Requirement »
Find the line with "R202: 130k (AGND, STG) -> 1k (AGND, STG)" in the records below. Copy it and every line after it, up to and including the line with "R208: 1k (VCC, VTH2) -> 3.3k (VCC, VTH2)".

Task inputs »
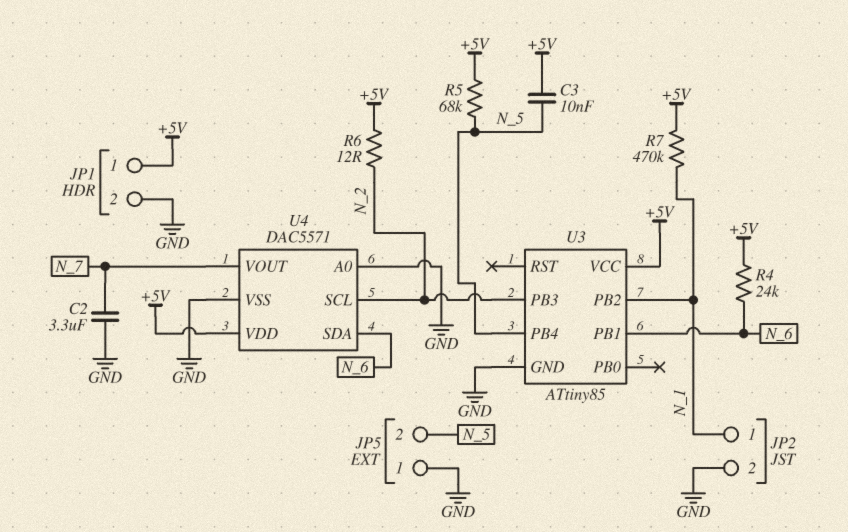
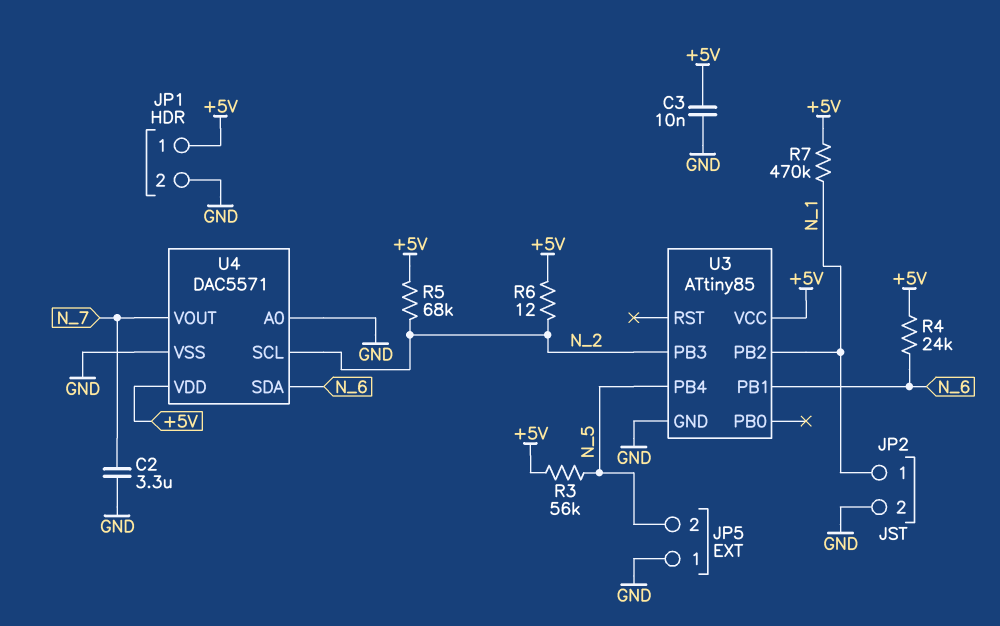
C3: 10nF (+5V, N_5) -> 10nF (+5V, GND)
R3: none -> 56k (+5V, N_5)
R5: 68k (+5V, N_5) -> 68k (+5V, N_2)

--

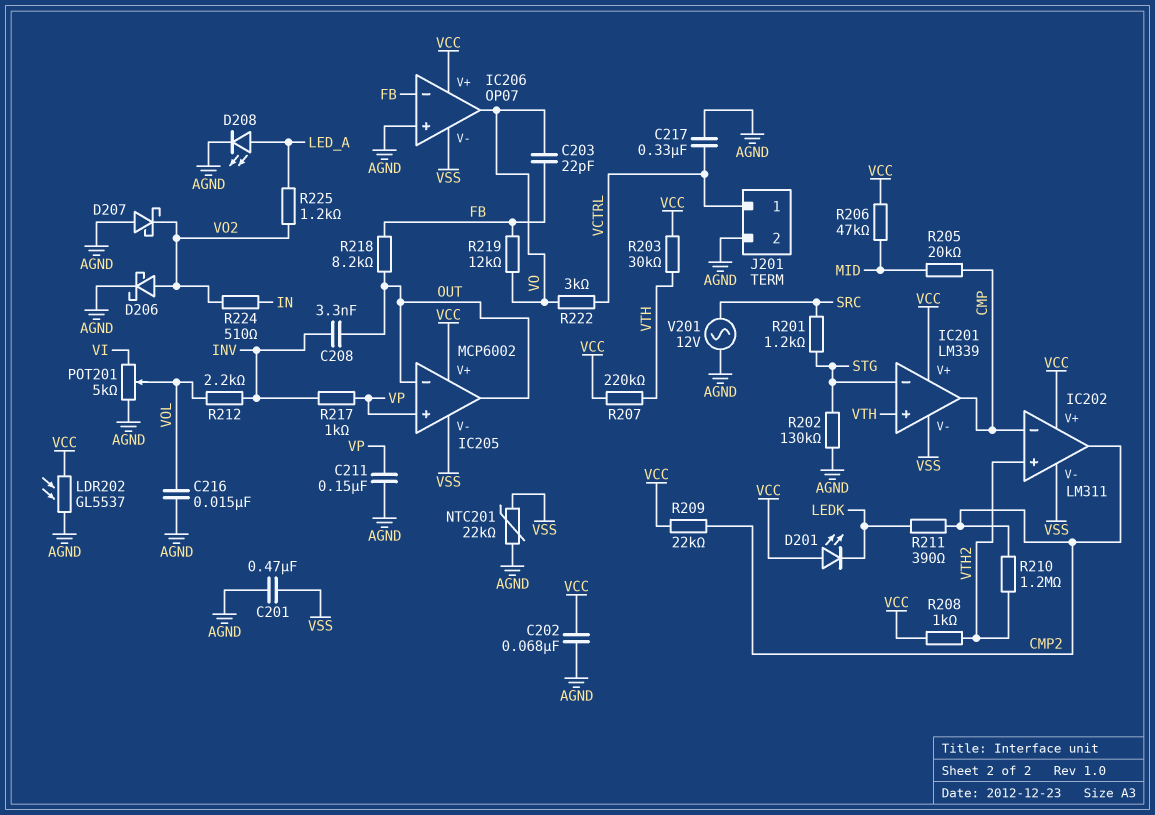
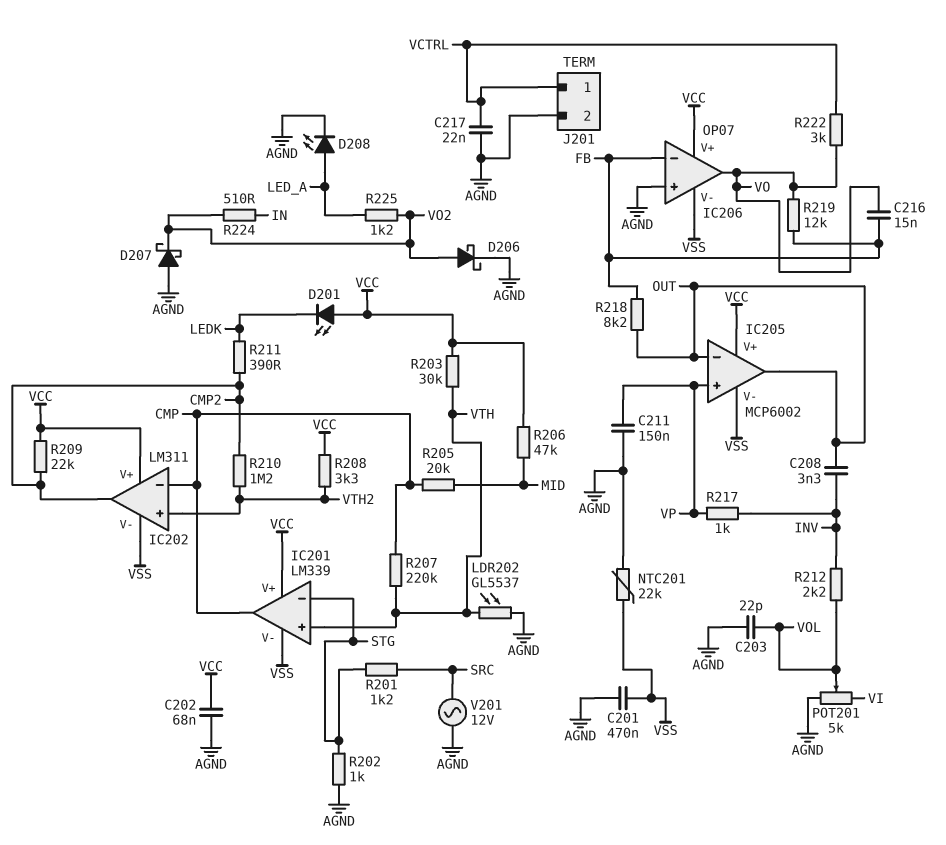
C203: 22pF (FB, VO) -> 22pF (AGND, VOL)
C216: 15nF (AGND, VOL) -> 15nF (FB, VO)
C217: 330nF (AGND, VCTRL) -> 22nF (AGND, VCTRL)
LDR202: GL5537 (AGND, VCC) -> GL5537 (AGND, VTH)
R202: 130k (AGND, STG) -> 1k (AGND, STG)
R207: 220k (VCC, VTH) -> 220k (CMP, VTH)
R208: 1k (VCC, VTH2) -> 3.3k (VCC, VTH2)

Answer box »
R202: 130k (AGND, STG) -> 1k (AGND, STG)
R207: 220k (VCC, VTH) -> 220k (CMP, VTH)
R208: 1k (VCC, VTH2) -> 3.3k (VCC, VTH2)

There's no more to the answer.